──────── Material shown
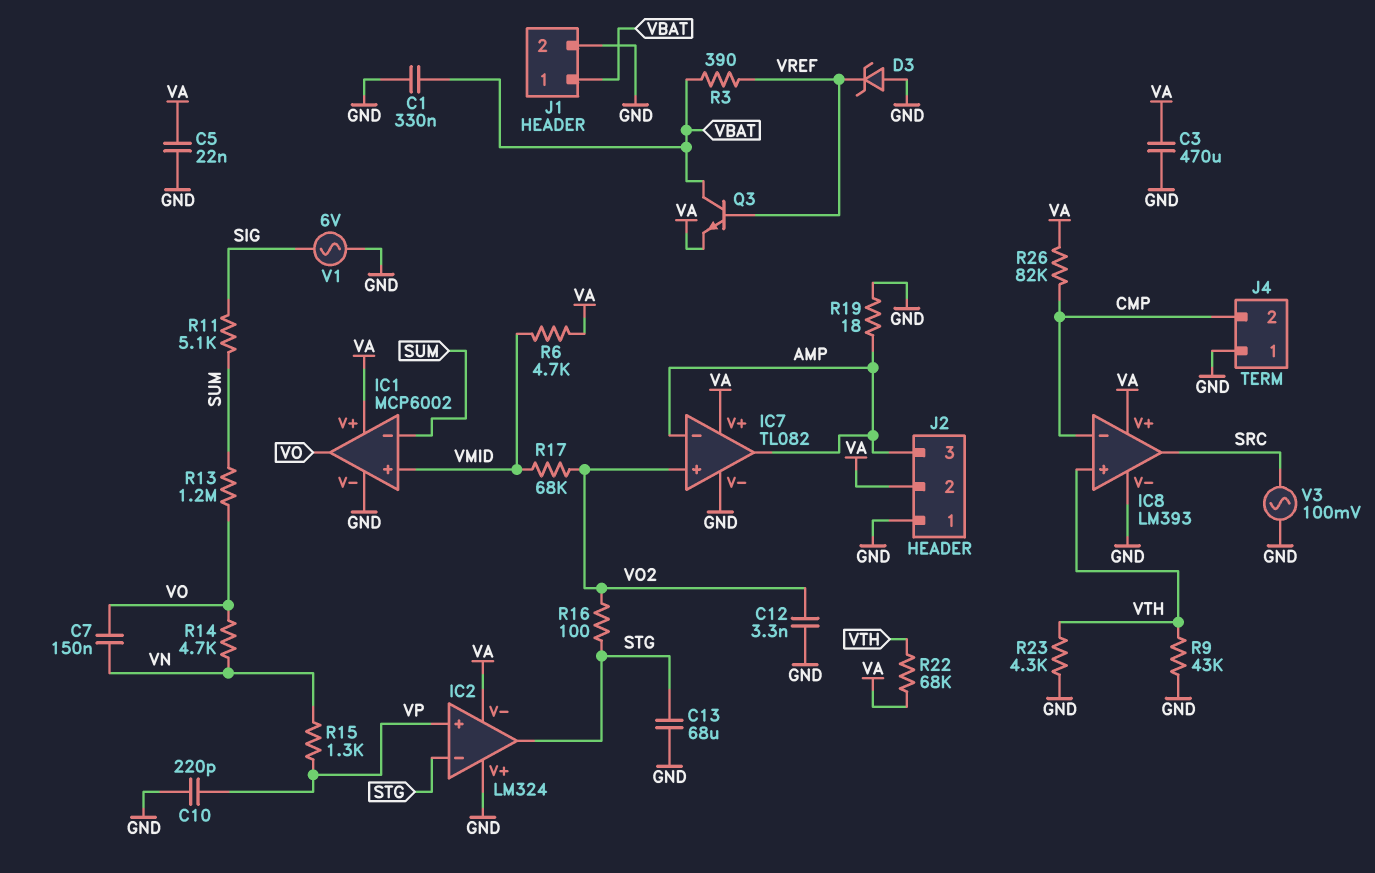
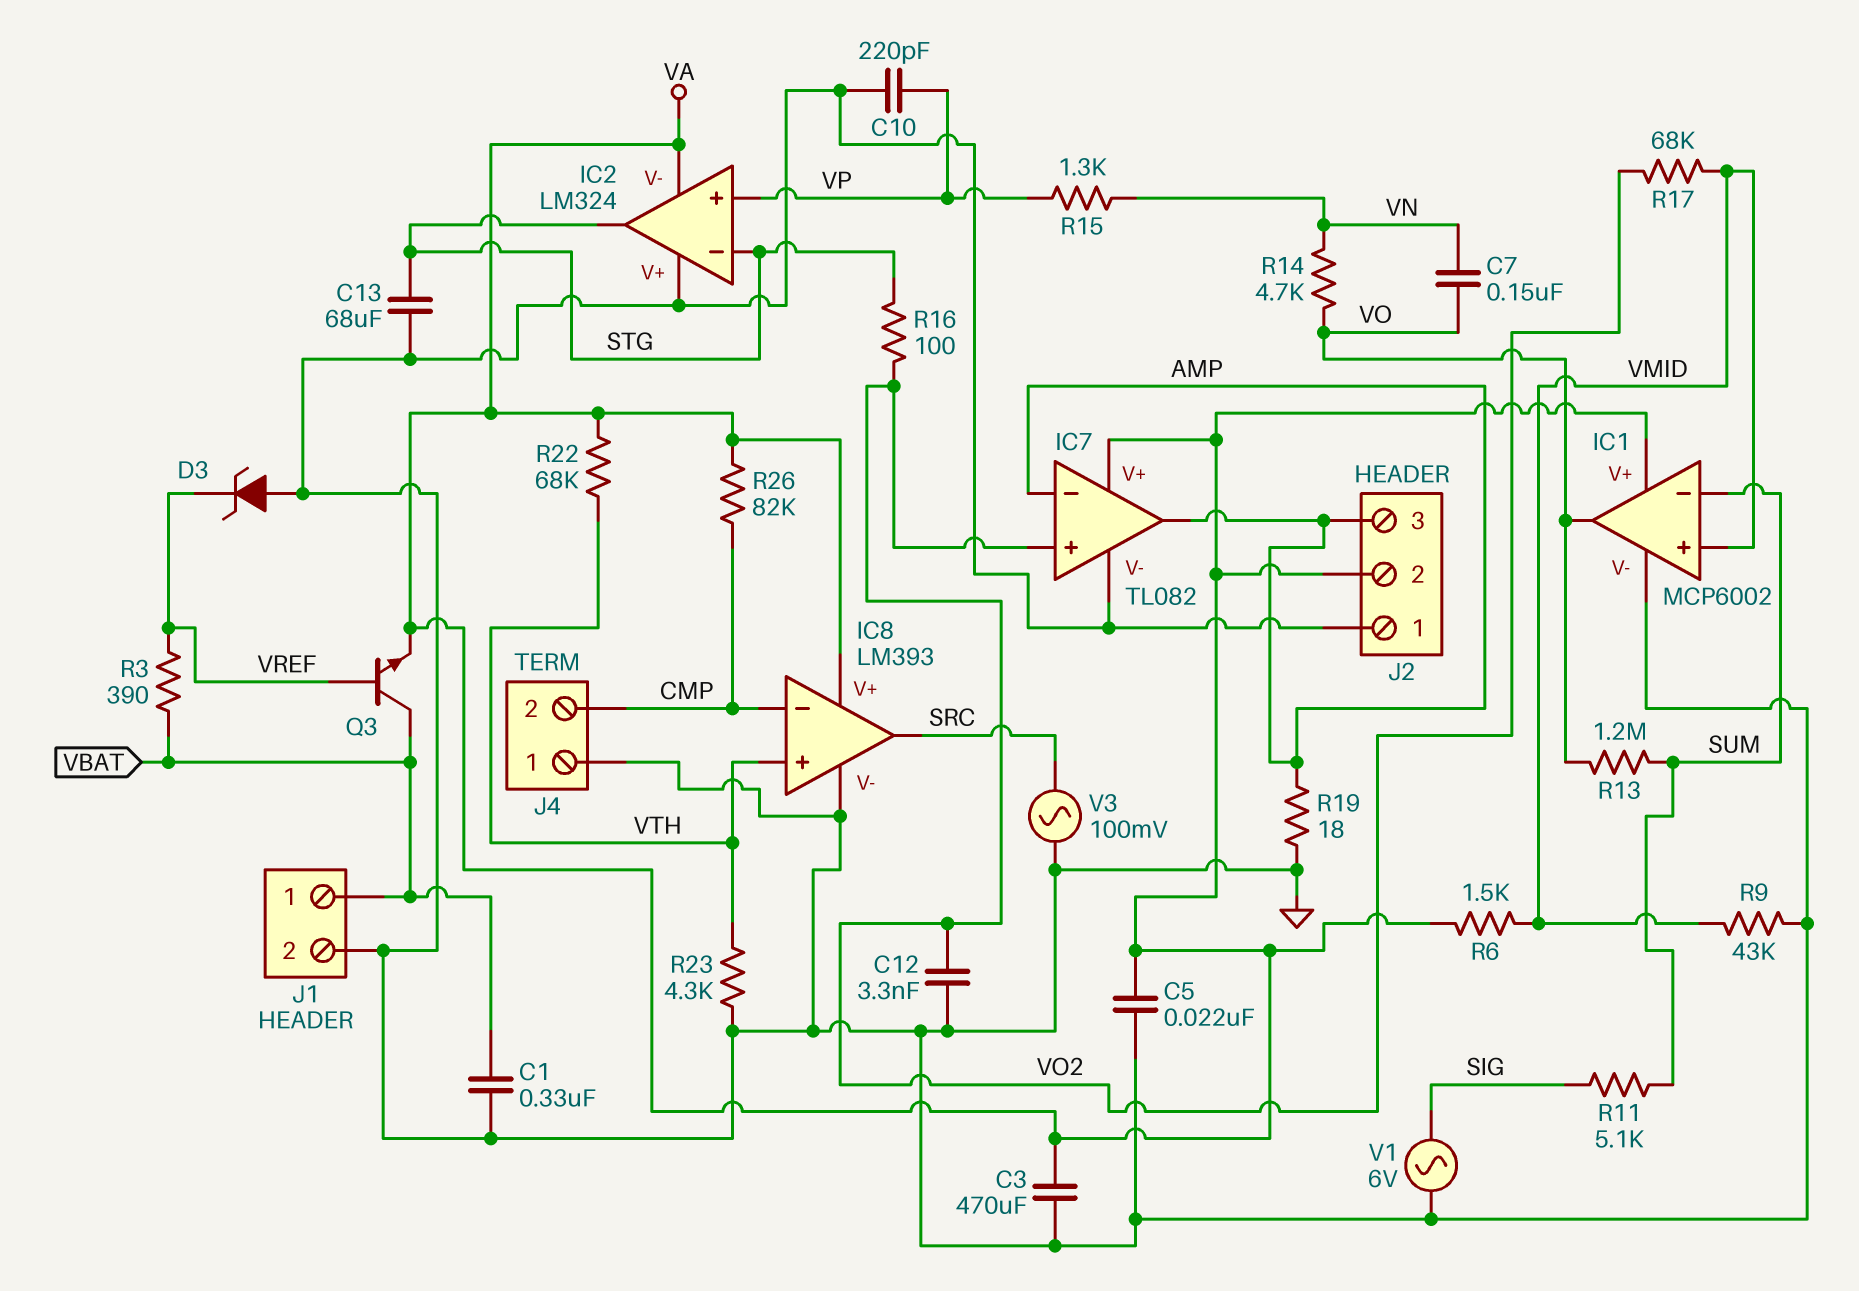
R6: 4.7k (VA, VMID) -> 1.5k (VA, VMID)
R9: 43k (GND, VTH) -> 43k (GND, VMID)

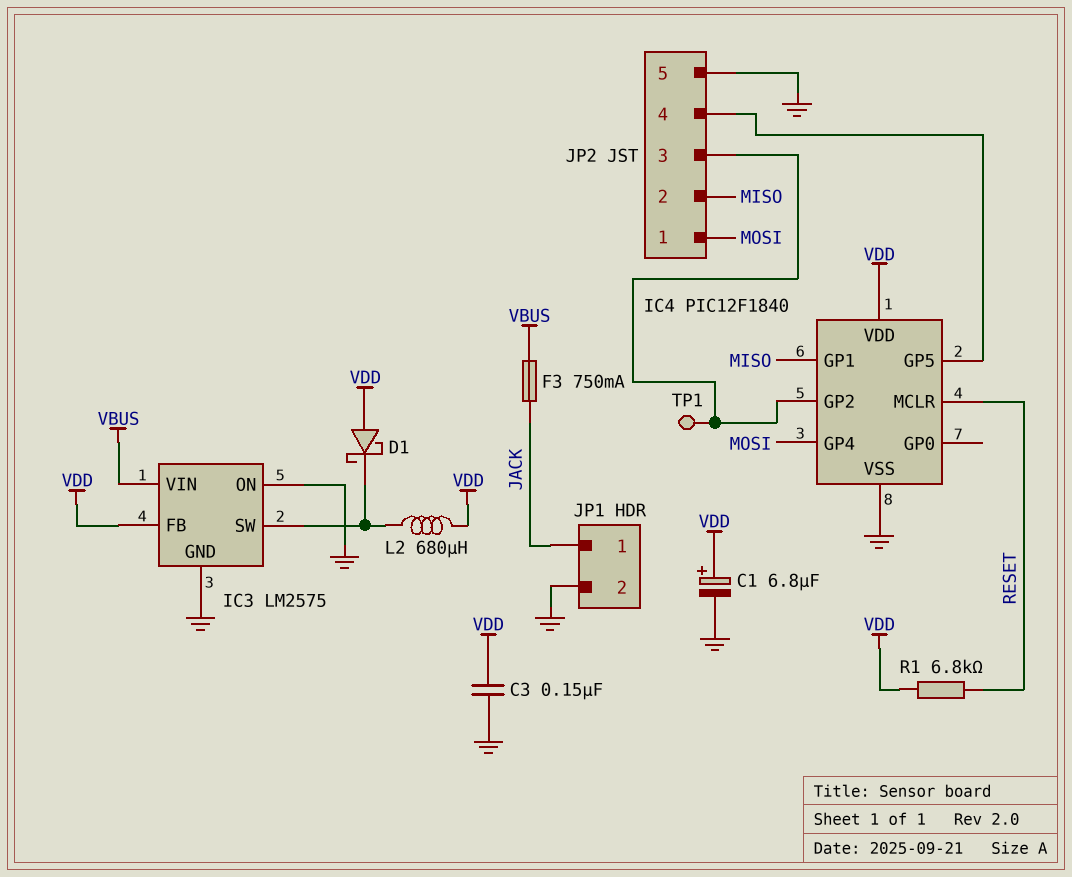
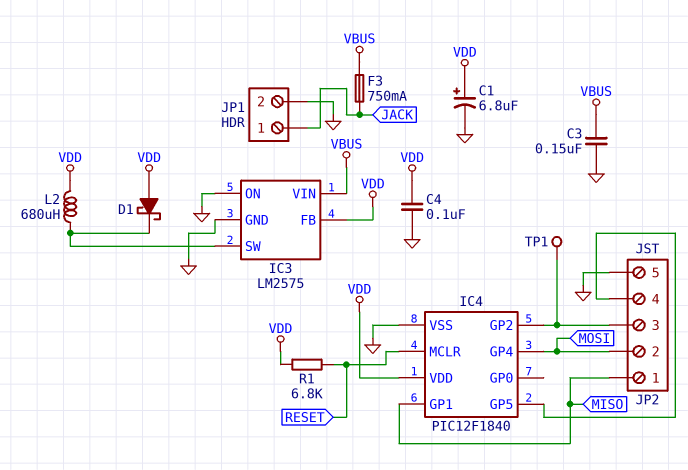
C3: 150nF (GND, VDD) -> 150nF (GND, VBUS)
C4: none -> 100nF (GND, VDD)
JP2 pin 1: MOSI -> MISO
JP2 pin 2: MISO -> MOSI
────────────────
What to produce:
Although the records above contain pictures, output every line exactly and leave the pictures out.

Answer section:
R6: 4.7k (VA, VMID) -> 1.5k (VA, VMID)
R9: 43k (GND, VTH) -> 43k (GND, VMID)

C3: 150nF (GND, VDD) -> 150nF (GND, VBUS)
C4: none -> 100nF (GND, VDD)
JP2 pin 1: MOSI -> MISO
JP2 pin 2: MISO -> MOSI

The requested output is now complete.